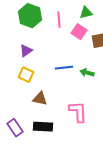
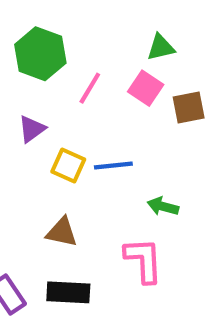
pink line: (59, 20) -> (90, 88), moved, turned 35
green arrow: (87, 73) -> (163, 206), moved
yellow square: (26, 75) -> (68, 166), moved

────────────────────

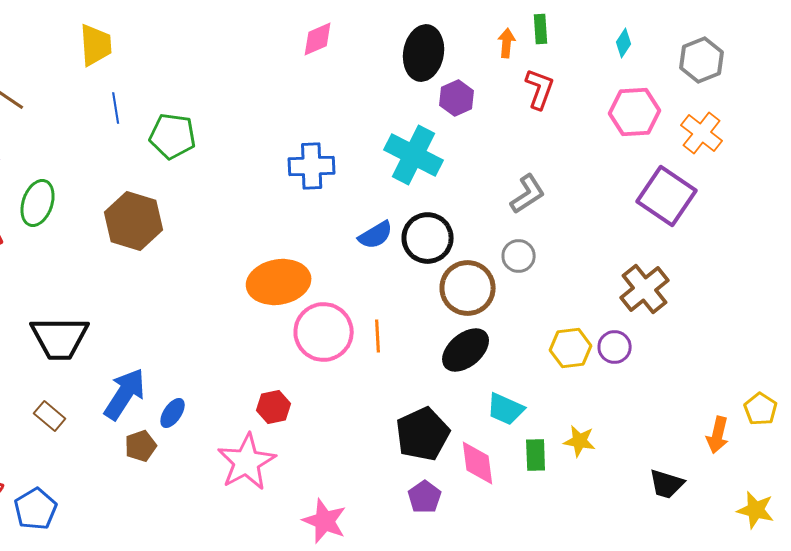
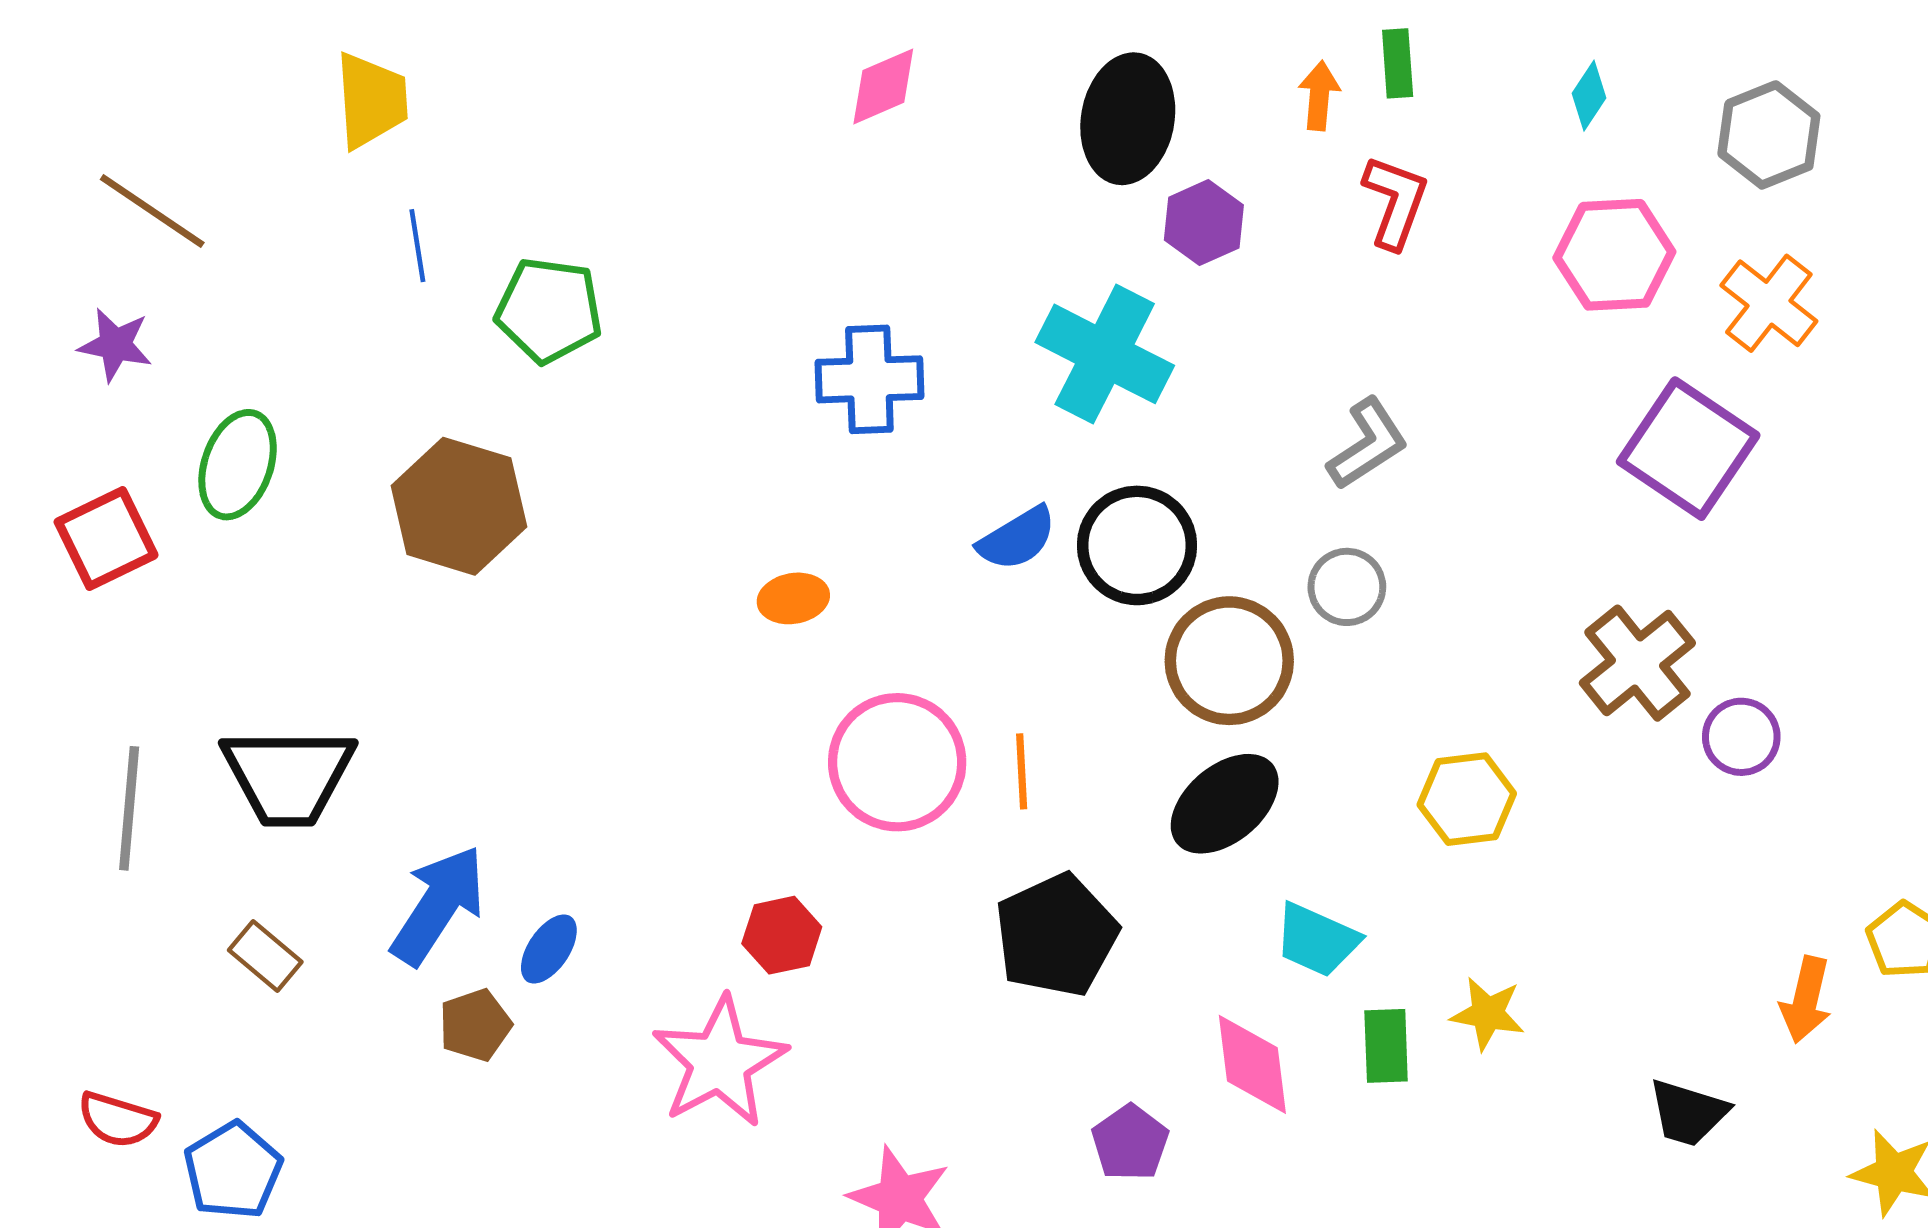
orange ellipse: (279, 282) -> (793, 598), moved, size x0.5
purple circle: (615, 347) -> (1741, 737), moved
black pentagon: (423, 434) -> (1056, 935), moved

────────────────────

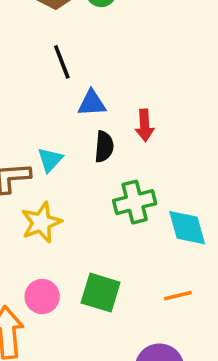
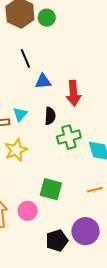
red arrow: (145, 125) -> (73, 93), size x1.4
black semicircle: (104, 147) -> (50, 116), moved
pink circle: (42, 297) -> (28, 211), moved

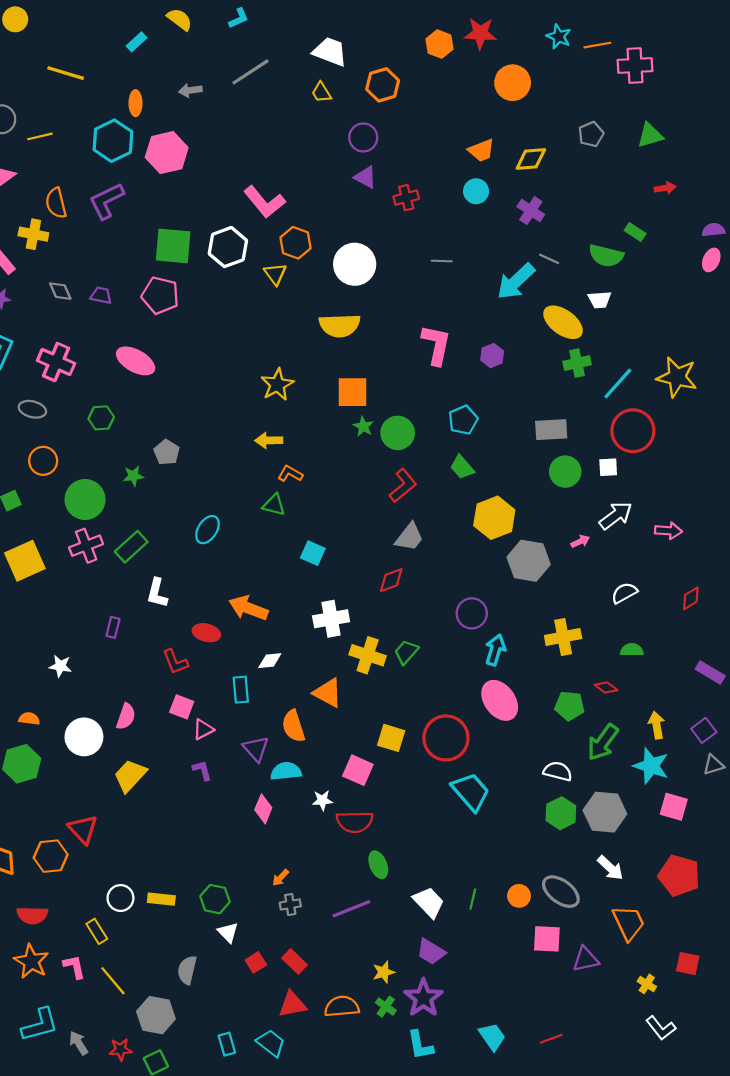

────────────────────

_Directions for this task_: Every line of the data that includes the word "black" should be copied.

_Solution to this problem_:
black pentagon: (423, 434) -> (1056, 935), moved
black semicircle: (104, 147) -> (50, 116), moved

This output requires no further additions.